Material to process below:

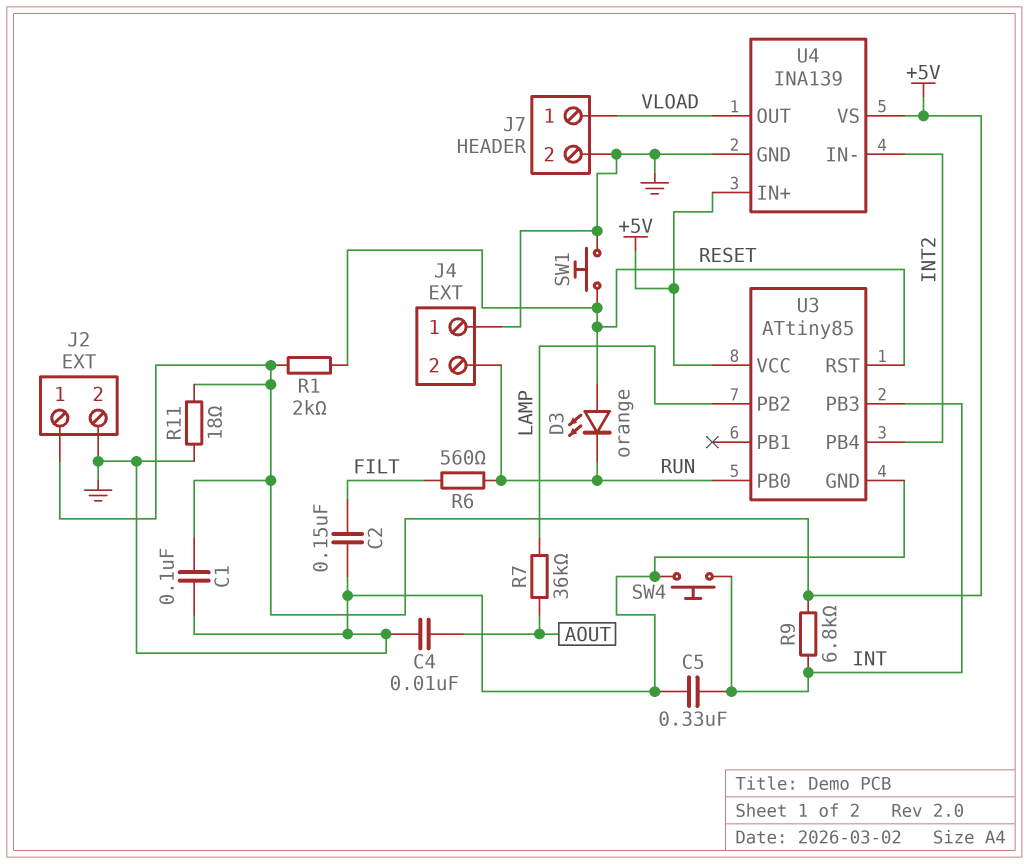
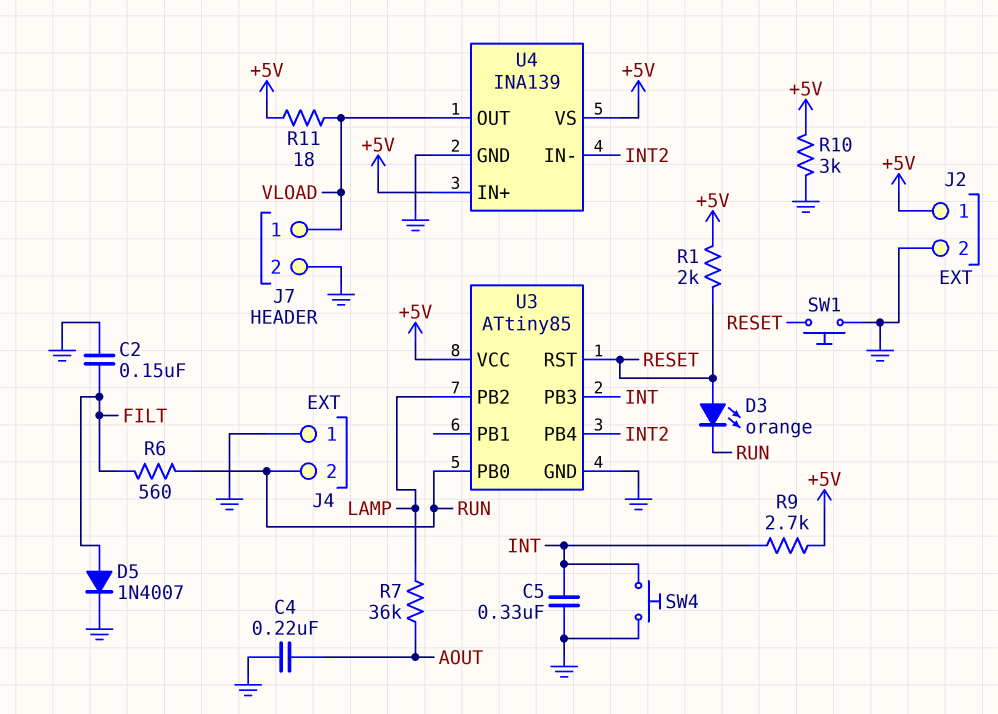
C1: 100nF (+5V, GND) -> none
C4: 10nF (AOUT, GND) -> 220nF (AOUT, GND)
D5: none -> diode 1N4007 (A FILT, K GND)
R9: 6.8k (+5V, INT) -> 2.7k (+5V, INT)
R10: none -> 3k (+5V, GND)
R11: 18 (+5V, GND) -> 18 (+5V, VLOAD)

End of Material to process.

## Instructions to follow
All of the data must be set down exactly, with no pictures included.

## Solution to this problem
C1: 100nF (+5V, GND) -> none
C4: 10nF (AOUT, GND) -> 220nF (AOUT, GND)
D5: none -> diode 1N4007 (A FILT, K GND)
R9: 6.8k (+5V, INT) -> 2.7k (+5V, INT)
R10: none -> 3k (+5V, GND)
R11: 18 (+5V, GND) -> 18 (+5V, VLOAD)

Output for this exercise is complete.